__GOAL OF THE EXERCISE__. What is needed is an exact copy of the lines from the one containing "BARO3 pin SCL: A4 -> A1" through the last line of the records below, with no pictures.

(Data records)
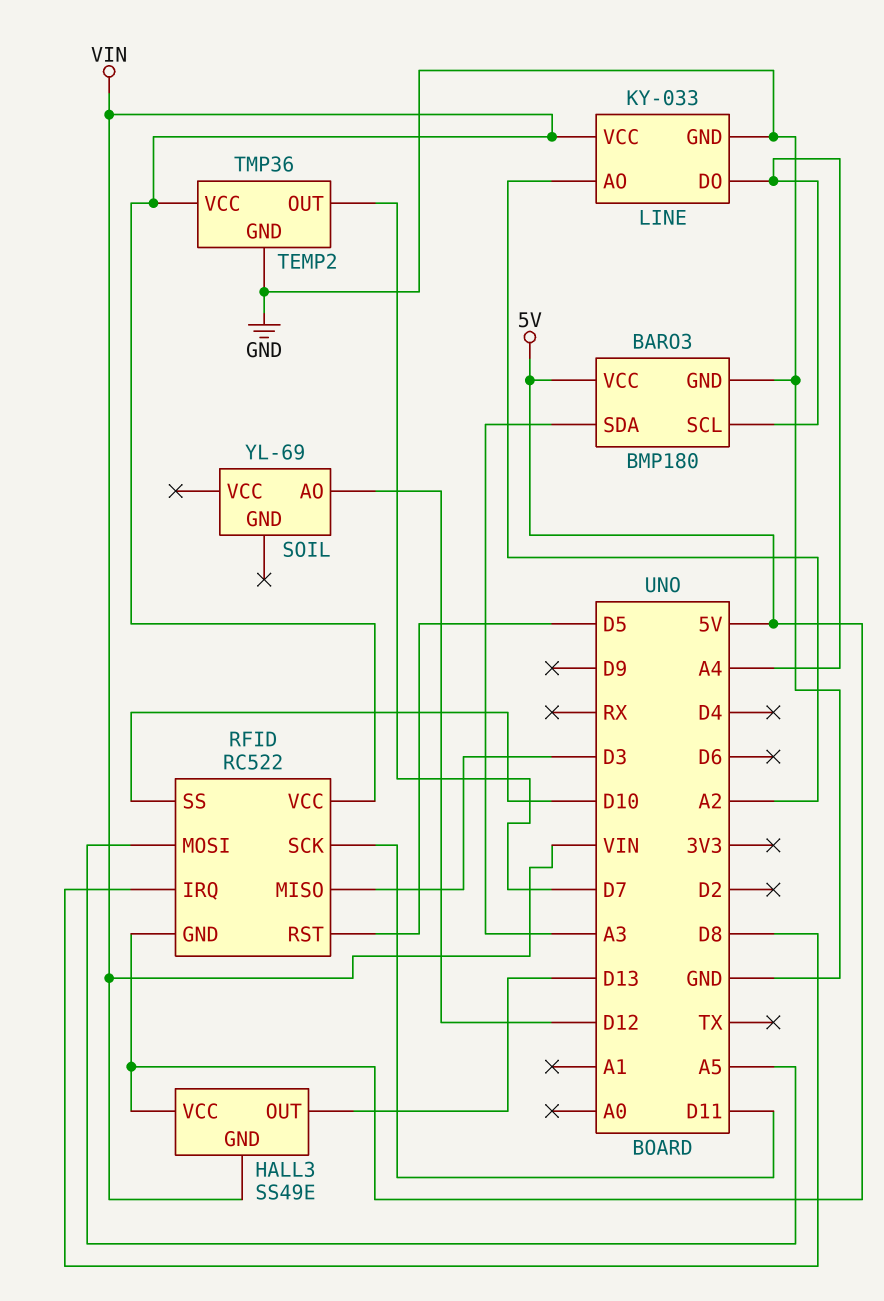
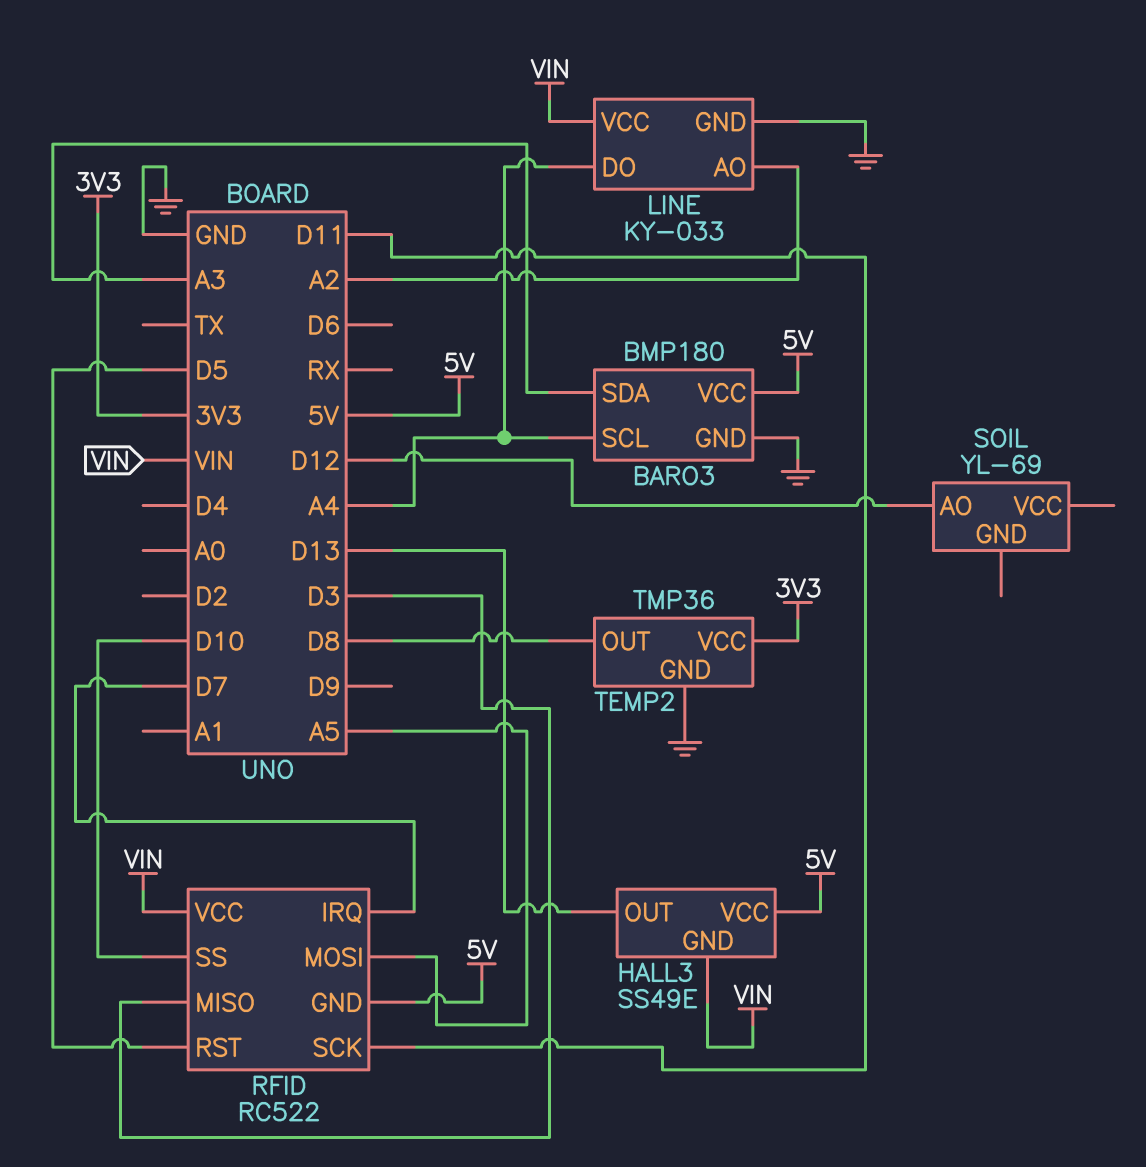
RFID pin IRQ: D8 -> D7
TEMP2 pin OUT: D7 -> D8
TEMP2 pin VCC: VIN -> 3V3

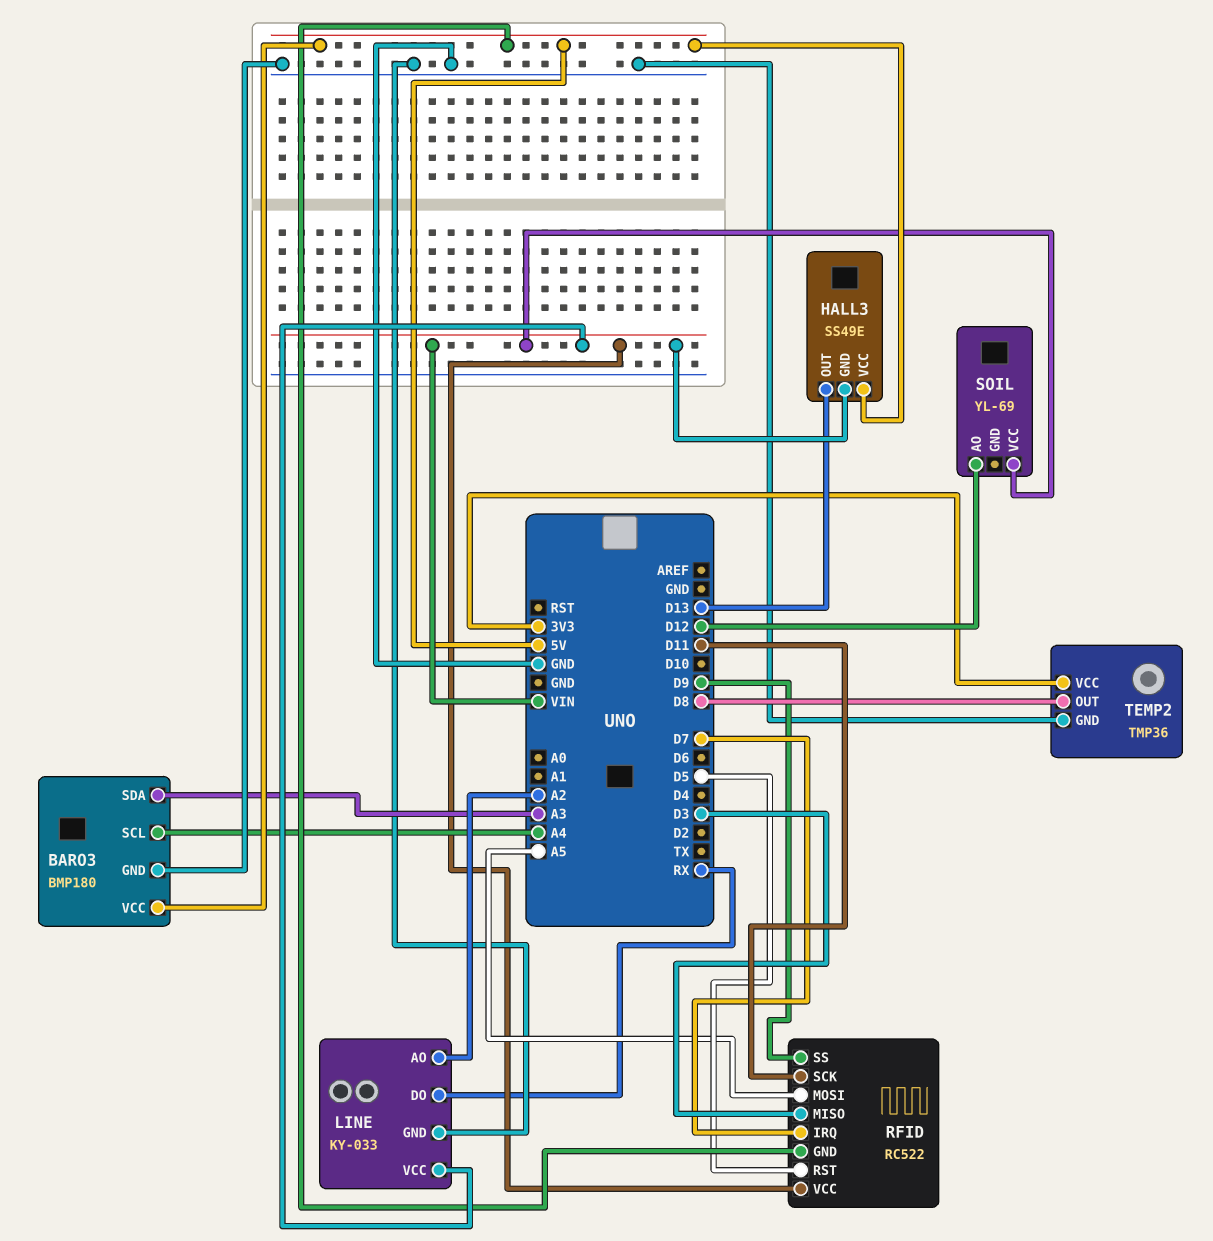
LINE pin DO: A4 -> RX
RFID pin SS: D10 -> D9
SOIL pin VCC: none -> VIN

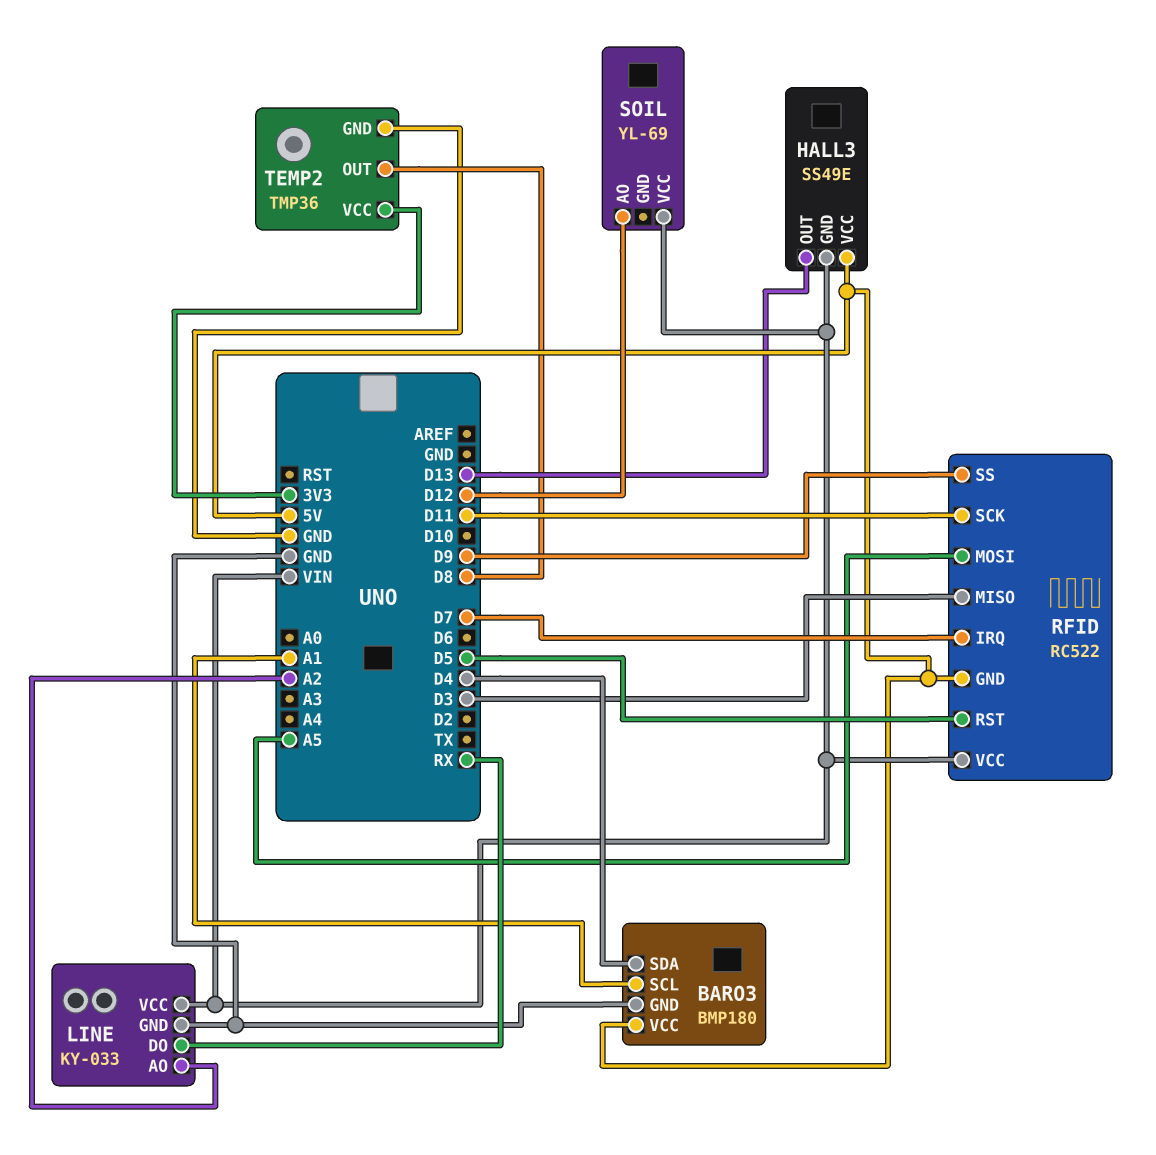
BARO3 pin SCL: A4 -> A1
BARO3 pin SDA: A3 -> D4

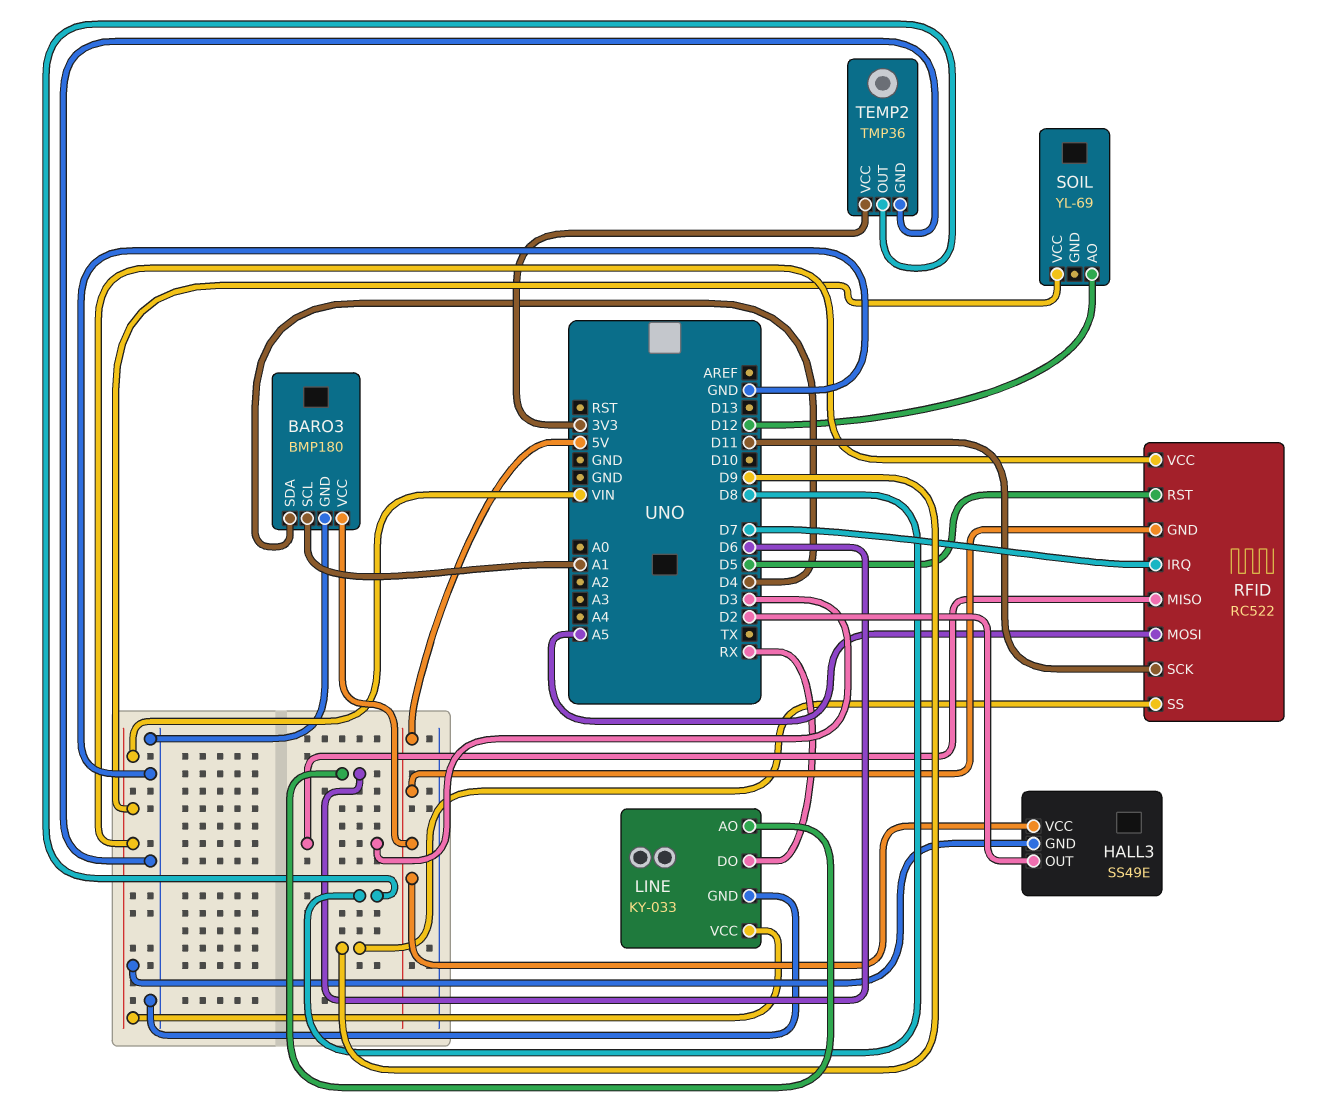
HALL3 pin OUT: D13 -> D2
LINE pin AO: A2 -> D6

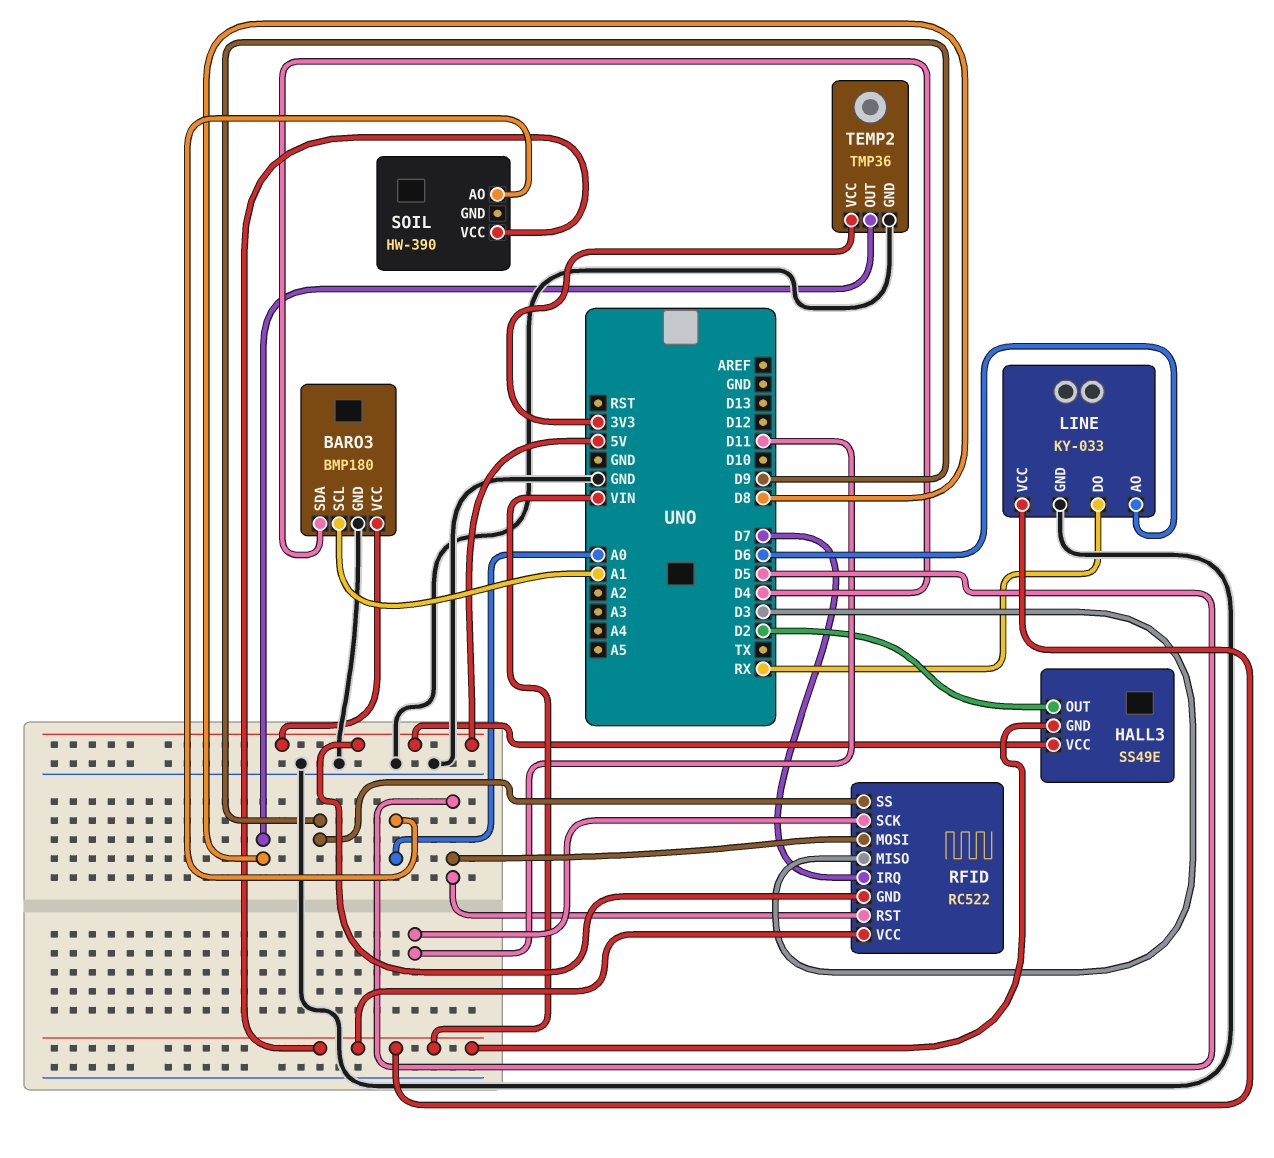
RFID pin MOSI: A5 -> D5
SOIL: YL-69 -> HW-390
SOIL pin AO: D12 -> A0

__RESULT FOR THIS TASK__.
BARO3 pin SCL: A4 -> A1
BARO3 pin SDA: A3 -> D4

HALL3 pin OUT: D13 -> D2
LINE pin AO: A2 -> D6

RFID pin MOSI: A5 -> D5
SOIL: YL-69 -> HW-390
SOIL pin AO: D12 -> A0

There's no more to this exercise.